- _Dataset records_
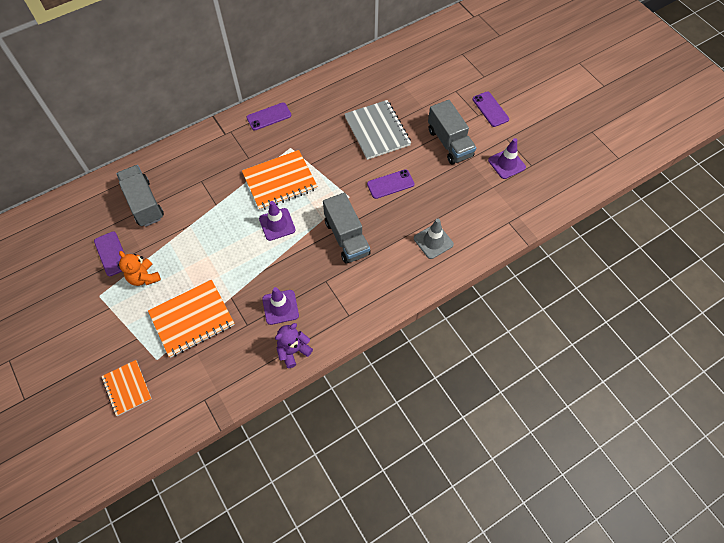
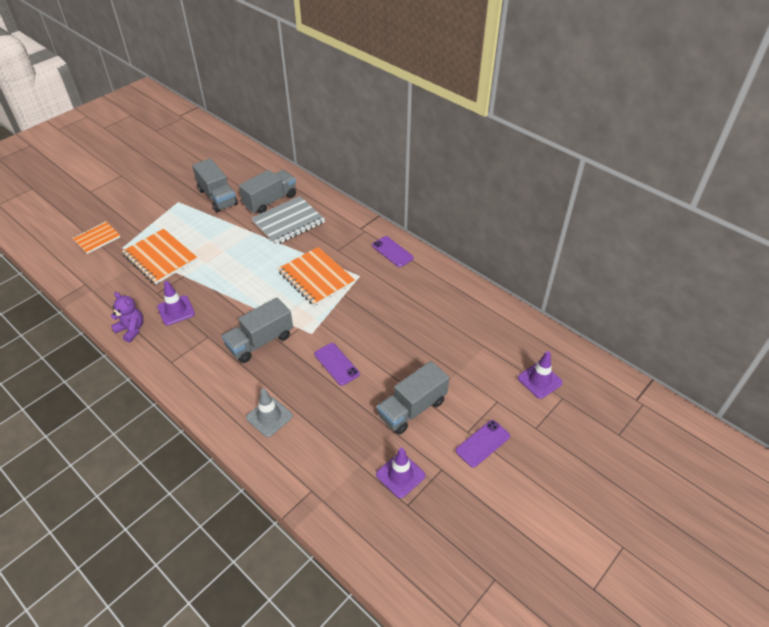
camera: 75 degrees right, 15 degrees down
(111, 254) = (217, 197): purple phone -> grey truck
(144, 277) = (197, 220): orange teddy bear -> none
(277, 224) = (266, 287): purple traffic cone -> purple traffic cone (539, 380)
(377, 131) = (405, 338): grey notebook -> grey notebook (288, 222)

- _Assignment_
Write out exactly the lines from the line containing "(144, 277) = (197, 220): orange" to the end of the listing above, both included, and nothing else.

- _Exercise output_
(144, 277) = (197, 220): orange teddy bear -> none
(277, 224) = (266, 287): purple traffic cone -> purple traffic cone (539, 380)
(377, 131) = (405, 338): grey notebook -> grey notebook (288, 222)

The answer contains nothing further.